Nothing but the lines from the top of the data to the line holding "The camera went 120" should be printed, word for word and both ends included; leave the pictures out.
══ GIVEN MATERIAL ══
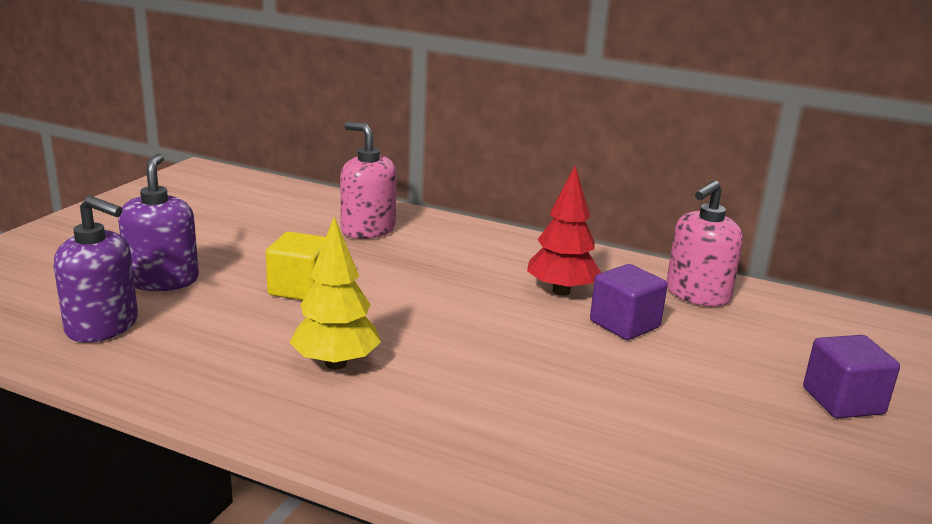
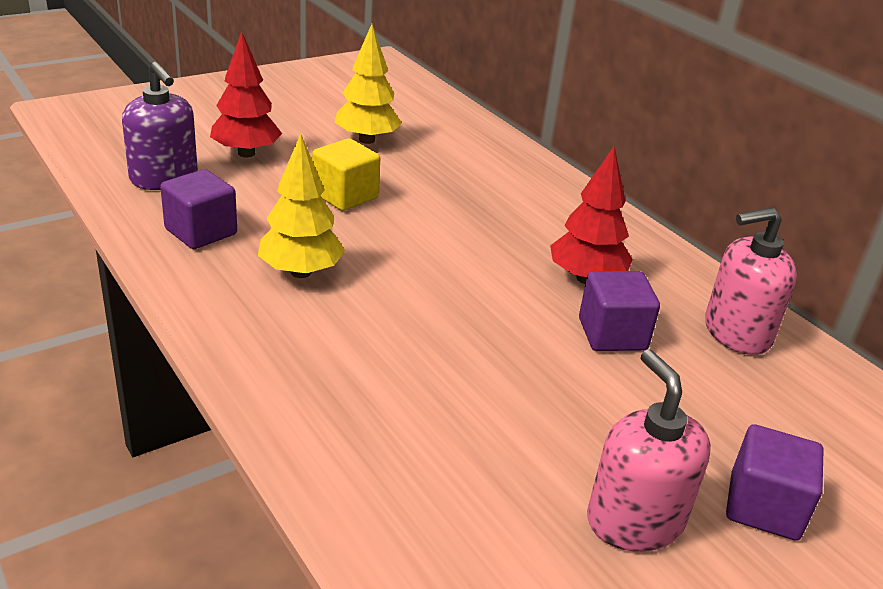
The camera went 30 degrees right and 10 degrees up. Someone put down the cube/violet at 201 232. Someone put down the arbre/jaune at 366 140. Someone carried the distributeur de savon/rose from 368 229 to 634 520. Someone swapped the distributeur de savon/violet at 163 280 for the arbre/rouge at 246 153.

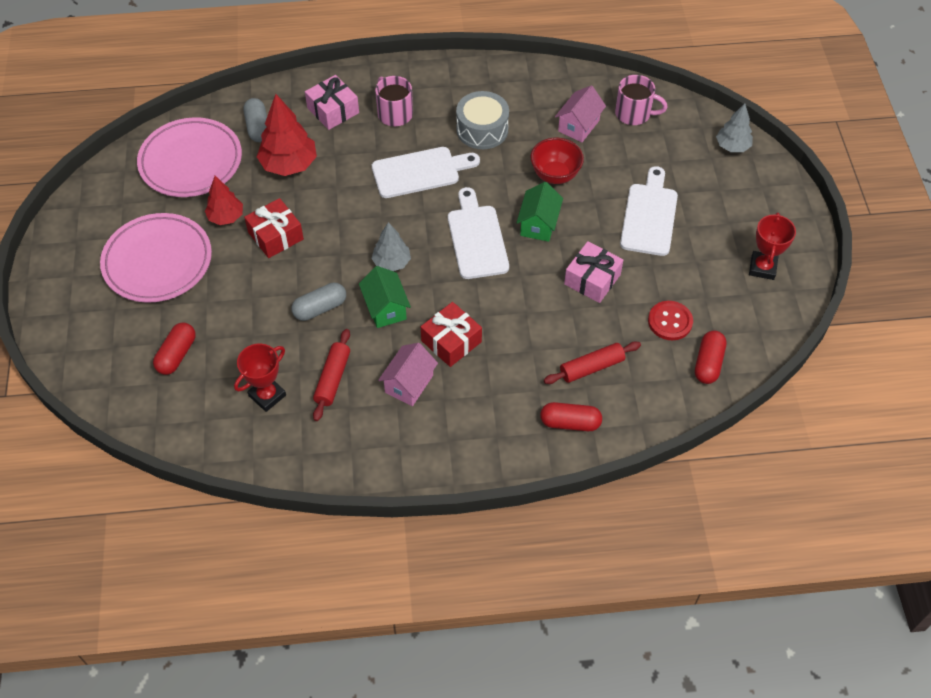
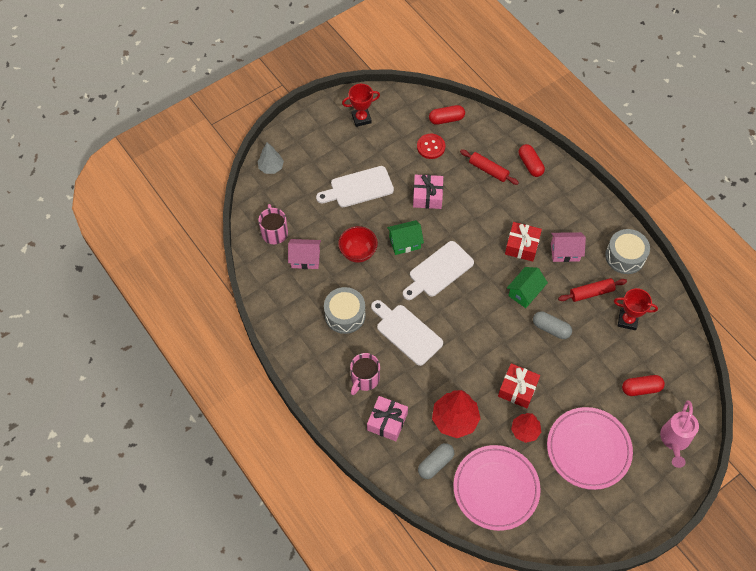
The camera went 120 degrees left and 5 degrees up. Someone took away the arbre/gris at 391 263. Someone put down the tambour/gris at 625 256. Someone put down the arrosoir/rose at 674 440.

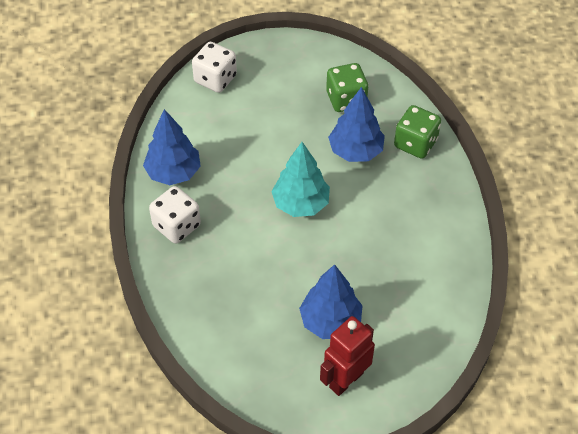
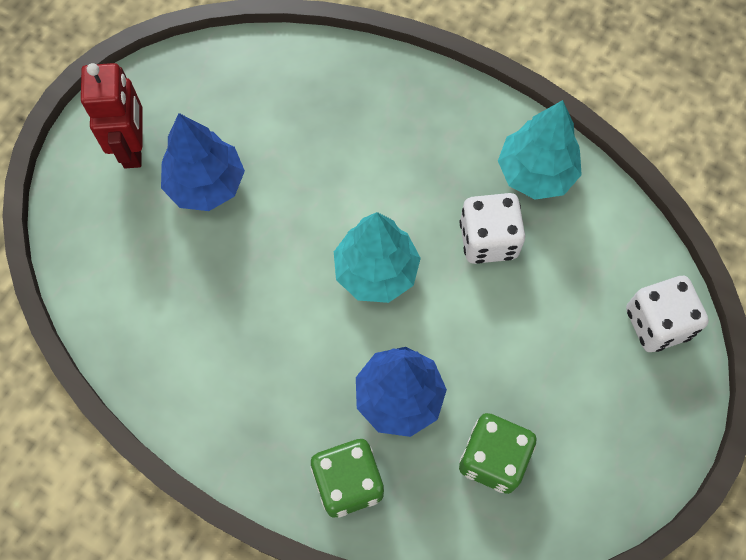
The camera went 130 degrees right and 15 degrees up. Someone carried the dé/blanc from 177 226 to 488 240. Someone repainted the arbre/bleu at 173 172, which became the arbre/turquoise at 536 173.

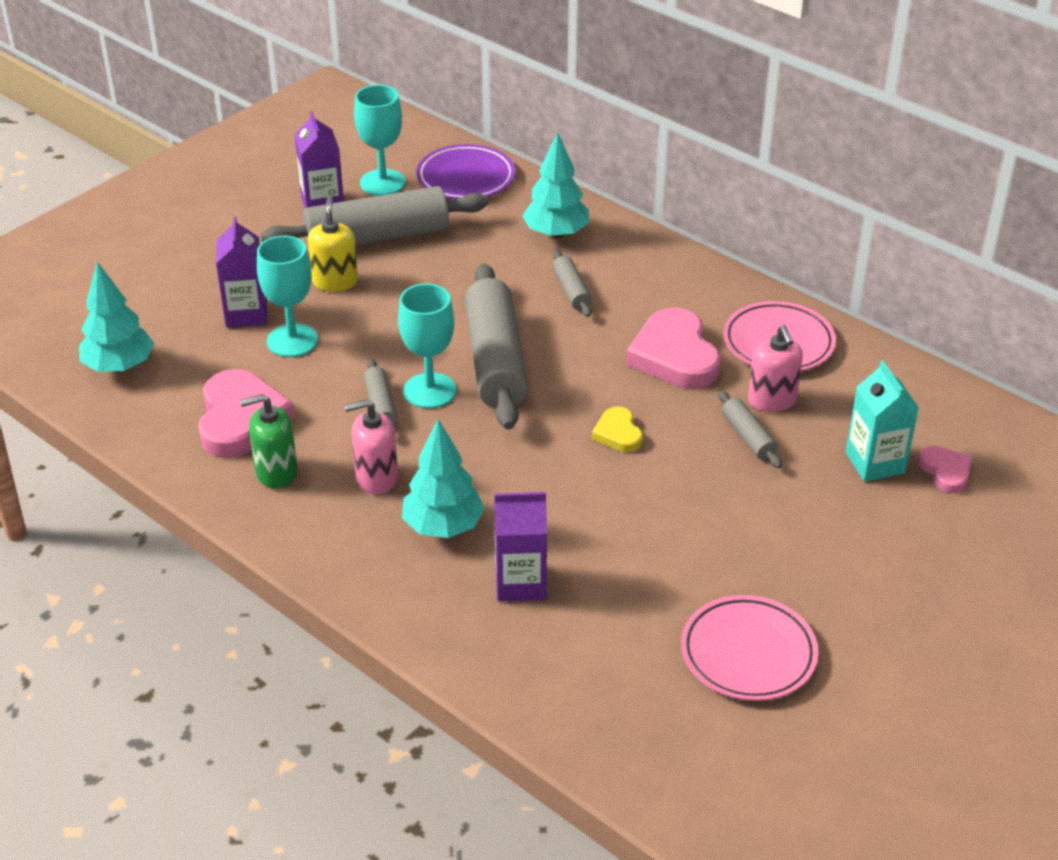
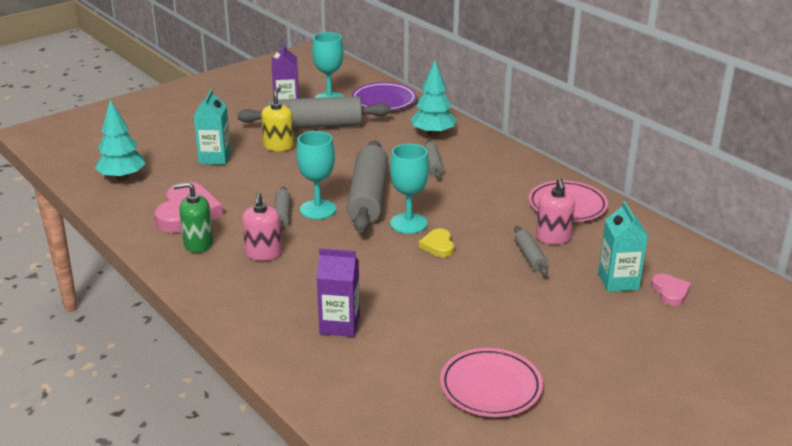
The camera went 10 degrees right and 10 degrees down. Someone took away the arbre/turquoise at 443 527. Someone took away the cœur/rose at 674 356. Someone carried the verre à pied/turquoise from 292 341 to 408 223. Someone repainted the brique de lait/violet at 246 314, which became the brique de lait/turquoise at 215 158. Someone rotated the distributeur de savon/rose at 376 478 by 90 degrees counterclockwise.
═══
## RESULT FOR THIS TASK
The camera went 30 degrees right and 10 degrees up. Someone put down the cube/violet at 201 232. Someone put down the arbre/jaune at 366 140. Someone carried the distributeur de savon/rose from 368 229 to 634 520. Someone swapped the distributeur de savon/violet at 163 280 for the arbre/rouge at 246 153.

The camera went 120 degrees left and 5 degrees up. Someone took away the arbre/gris at 391 263. Someone put down the tambour/gris at 625 256. Someone put down the arrosoir/rose at 674 440.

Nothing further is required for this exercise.